» **Exercise requirements**
Reproduce the records exactly. Leave the pictures out.

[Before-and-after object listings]
⟨
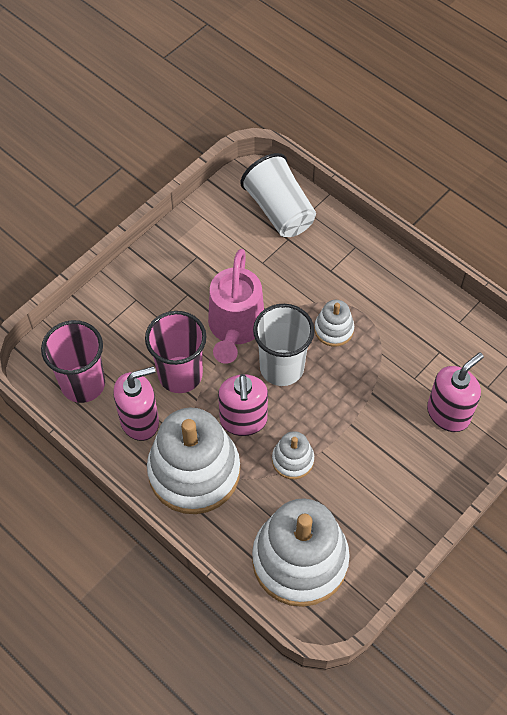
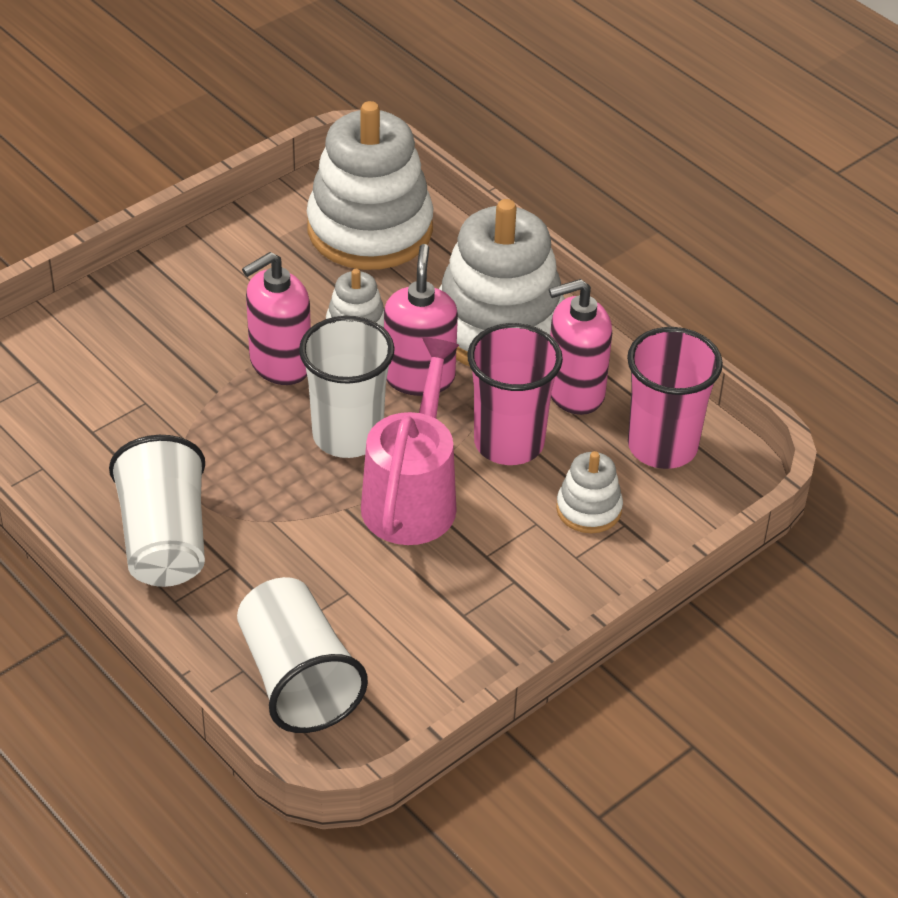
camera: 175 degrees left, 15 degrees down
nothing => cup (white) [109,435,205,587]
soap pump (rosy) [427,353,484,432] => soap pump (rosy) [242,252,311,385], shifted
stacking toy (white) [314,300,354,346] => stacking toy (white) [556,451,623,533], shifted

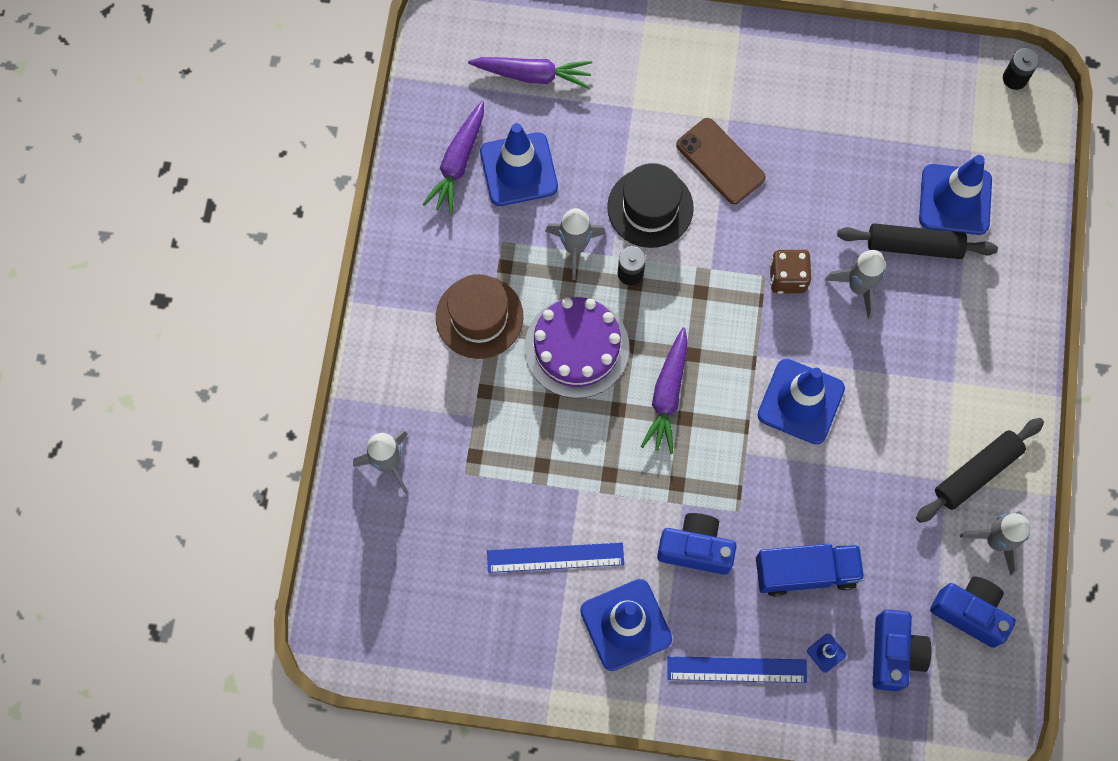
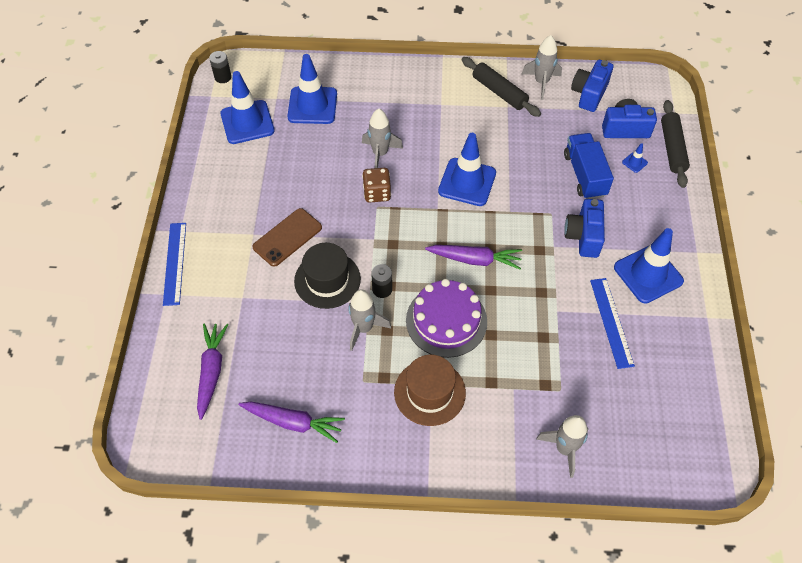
camera: 95 degrees left, 15 degrees down
ruler (royal blue) [667,656,807,683] => ruler (royal blue) [163,223,186,306], shifted
safety cone (royal blue) [480,123,558,206] => safety cone (royal blue) [220,71,275,144], shifted
dough roller (black) [837,223,998,259] => dough roller (black) [661,100,690,188], shifted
⟩
» **Written response**
camera: 175 degrees left, 15 degrees down
nothing => cup (white) [109,435,205,587]
soap pump (rosy) [427,353,484,432] => soap pump (rosy) [242,252,311,385], shifted
stacking toy (white) [314,300,354,346] => stacking toy (white) [556,451,623,533], shifted

camera: 95 degrees left, 15 degrees down
ruler (royal blue) [667,656,807,683] => ruler (royal blue) [163,223,186,306], shifted
safety cone (royal blue) [480,123,558,206] => safety cone (royal blue) [220,71,275,144], shifted
dough roller (black) [837,223,998,259] => dough roller (black) [661,100,690,188], shifted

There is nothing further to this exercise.